Each entry below must be written out exactly, with pictures left out.

Change listing data
++++
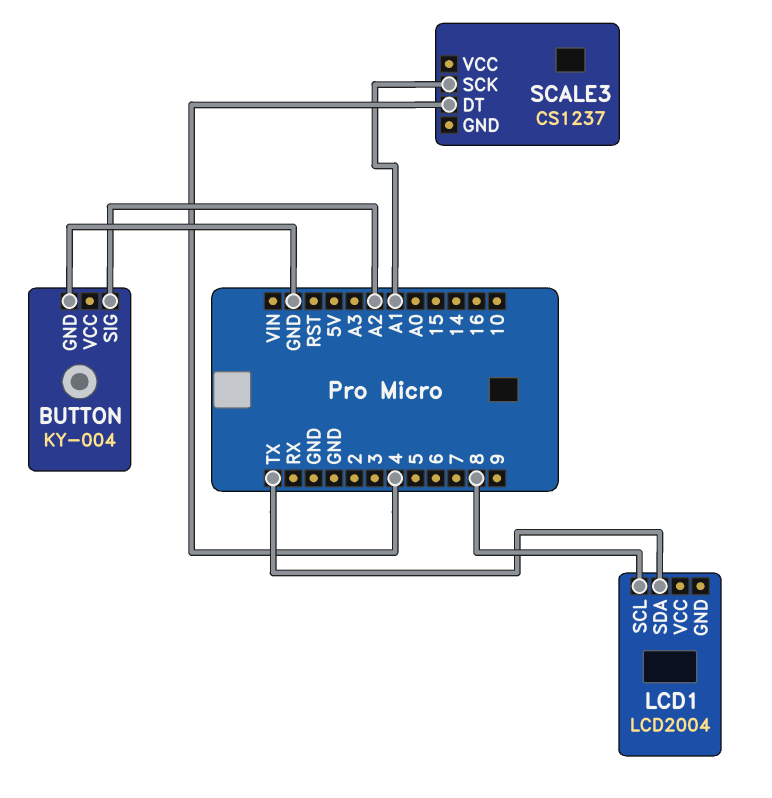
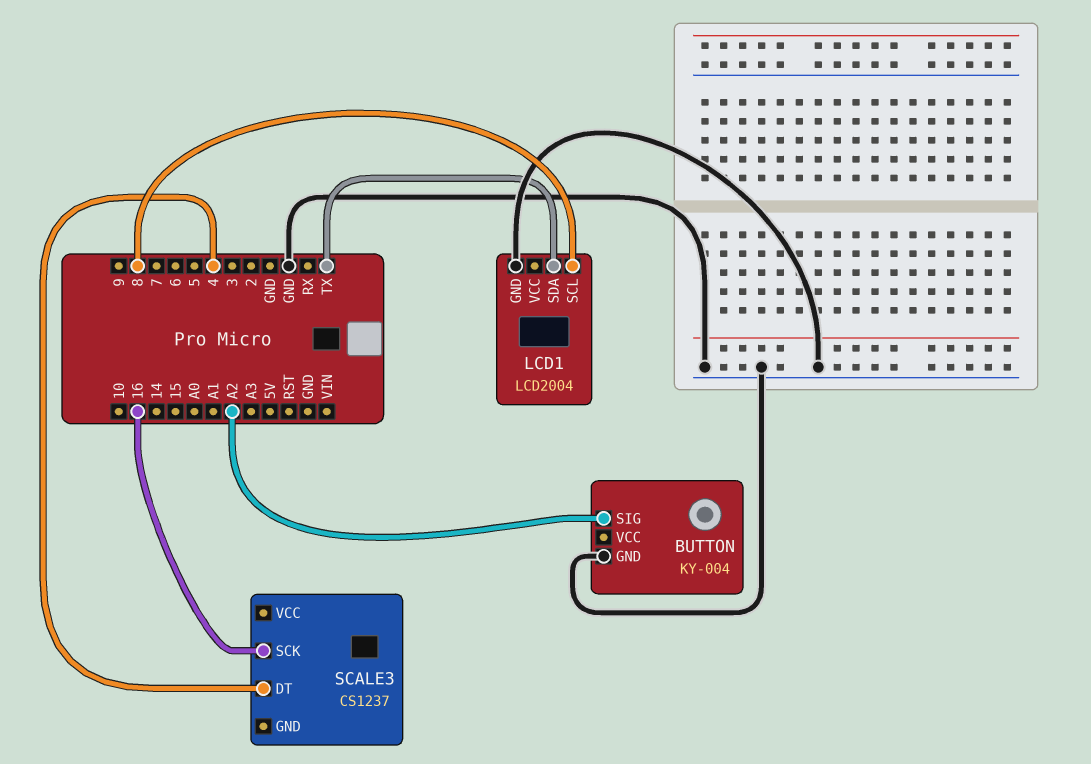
LCD1 pin GND: none -> GND
SCALE3 pin SCK: A1 -> 16

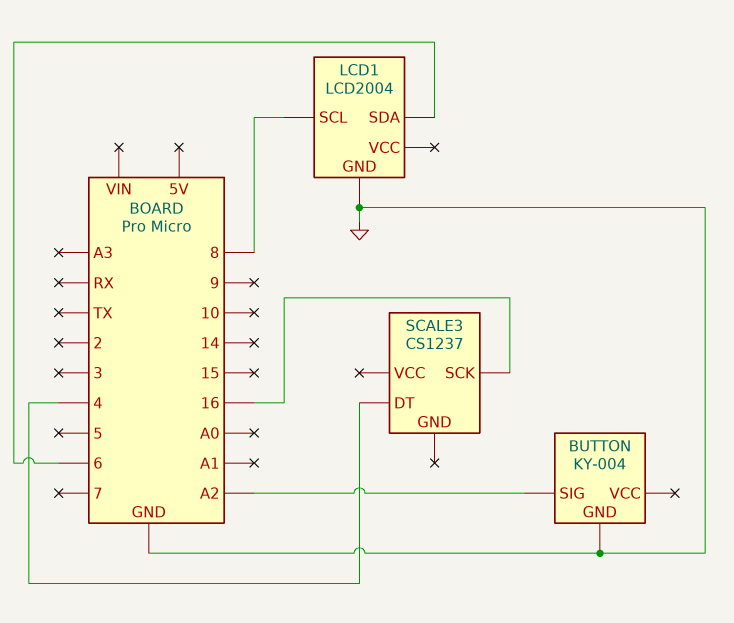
LCD1 pin SDA: TX -> 6

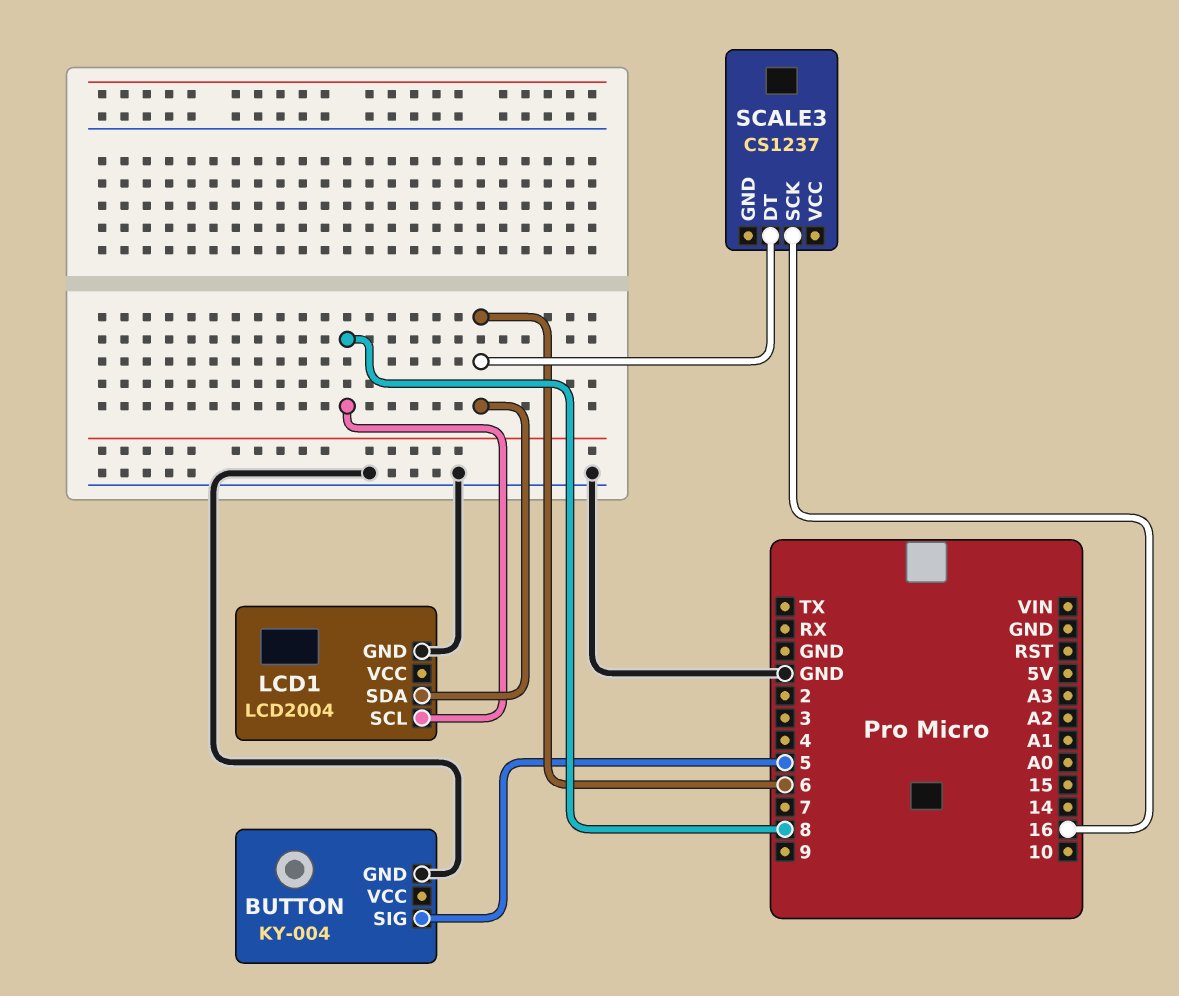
BUTTON pin SIG: A2 -> 5
SCALE3 pin DT: 4 -> 6

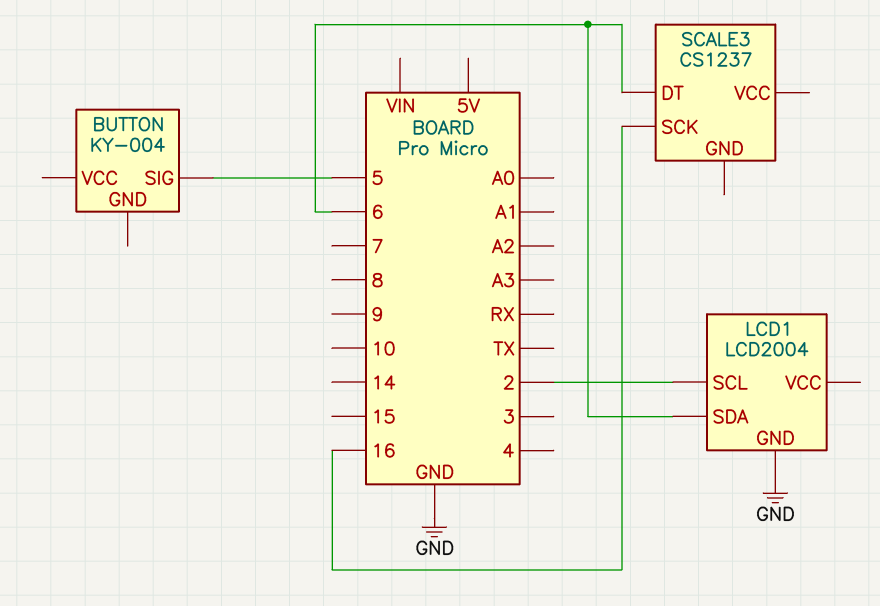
BUTTON pin GND: GND -> none
LCD1 pin SCL: 8 -> 2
++++
▶ [WORKED SOLUTION]:
LCD1 pin GND: none -> GND
SCALE3 pin SCK: A1 -> 16

LCD1 pin SDA: TX -> 6

BUTTON pin SIG: A2 -> 5
SCALE3 pin DT: 4 -> 6

BUTTON pin GND: GND -> none
LCD1 pin SCL: 8 -> 2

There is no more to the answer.